====== DATA FOR PROCESSING
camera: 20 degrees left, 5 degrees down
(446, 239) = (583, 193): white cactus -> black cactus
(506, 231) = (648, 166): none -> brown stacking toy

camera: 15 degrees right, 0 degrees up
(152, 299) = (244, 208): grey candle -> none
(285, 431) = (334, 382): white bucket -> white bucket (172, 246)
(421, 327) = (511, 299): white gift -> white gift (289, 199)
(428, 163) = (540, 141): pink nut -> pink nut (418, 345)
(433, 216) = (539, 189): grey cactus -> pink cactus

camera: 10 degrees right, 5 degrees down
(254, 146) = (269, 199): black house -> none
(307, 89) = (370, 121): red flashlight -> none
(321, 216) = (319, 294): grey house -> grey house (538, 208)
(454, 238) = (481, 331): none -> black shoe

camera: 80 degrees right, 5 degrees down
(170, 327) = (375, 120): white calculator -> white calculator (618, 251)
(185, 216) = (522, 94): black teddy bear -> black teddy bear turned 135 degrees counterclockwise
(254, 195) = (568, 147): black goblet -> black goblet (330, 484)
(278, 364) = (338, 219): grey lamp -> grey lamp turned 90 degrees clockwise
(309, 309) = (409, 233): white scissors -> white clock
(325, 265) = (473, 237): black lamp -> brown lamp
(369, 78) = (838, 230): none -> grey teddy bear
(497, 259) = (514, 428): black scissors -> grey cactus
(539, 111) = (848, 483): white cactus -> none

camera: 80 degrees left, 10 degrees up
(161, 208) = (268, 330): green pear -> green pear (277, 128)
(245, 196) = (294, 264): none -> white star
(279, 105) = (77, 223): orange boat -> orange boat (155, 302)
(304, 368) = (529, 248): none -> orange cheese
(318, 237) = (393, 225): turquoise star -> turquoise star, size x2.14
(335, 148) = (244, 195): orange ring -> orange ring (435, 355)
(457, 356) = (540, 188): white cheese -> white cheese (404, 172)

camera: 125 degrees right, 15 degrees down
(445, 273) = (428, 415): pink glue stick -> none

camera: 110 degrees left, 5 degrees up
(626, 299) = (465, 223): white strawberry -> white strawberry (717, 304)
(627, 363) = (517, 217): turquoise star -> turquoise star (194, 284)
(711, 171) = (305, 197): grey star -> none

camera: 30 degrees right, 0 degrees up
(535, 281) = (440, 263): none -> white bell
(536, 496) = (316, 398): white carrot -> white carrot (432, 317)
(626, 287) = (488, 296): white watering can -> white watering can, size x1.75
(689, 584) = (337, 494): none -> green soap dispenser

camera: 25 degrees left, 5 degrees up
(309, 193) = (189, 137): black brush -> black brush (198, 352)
============
→ **WHAT IS BEING ASKED**:
Reproduce exactly the section above that begins at the line containing "(152, 299) = (244, 208): grey candle -> none" and ends at the line containing "(321, 216) = (319, 294): grey", leaving out all other lines.

→ **REPLY TO THE TASK**:
(152, 299) = (244, 208): grey candle -> none
(285, 431) = (334, 382): white bucket -> white bucket (172, 246)
(421, 327) = (511, 299): white gift -> white gift (289, 199)
(428, 163) = (540, 141): pink nut -> pink nut (418, 345)
(433, 216) = (539, 189): grey cactus -> pink cactus

camera: 10 degrees right, 5 degrees down
(254, 146) = (269, 199): black house -> none
(307, 89) = (370, 121): red flashlight -> none
(321, 216) = (319, 294): grey house -> grey house (538, 208)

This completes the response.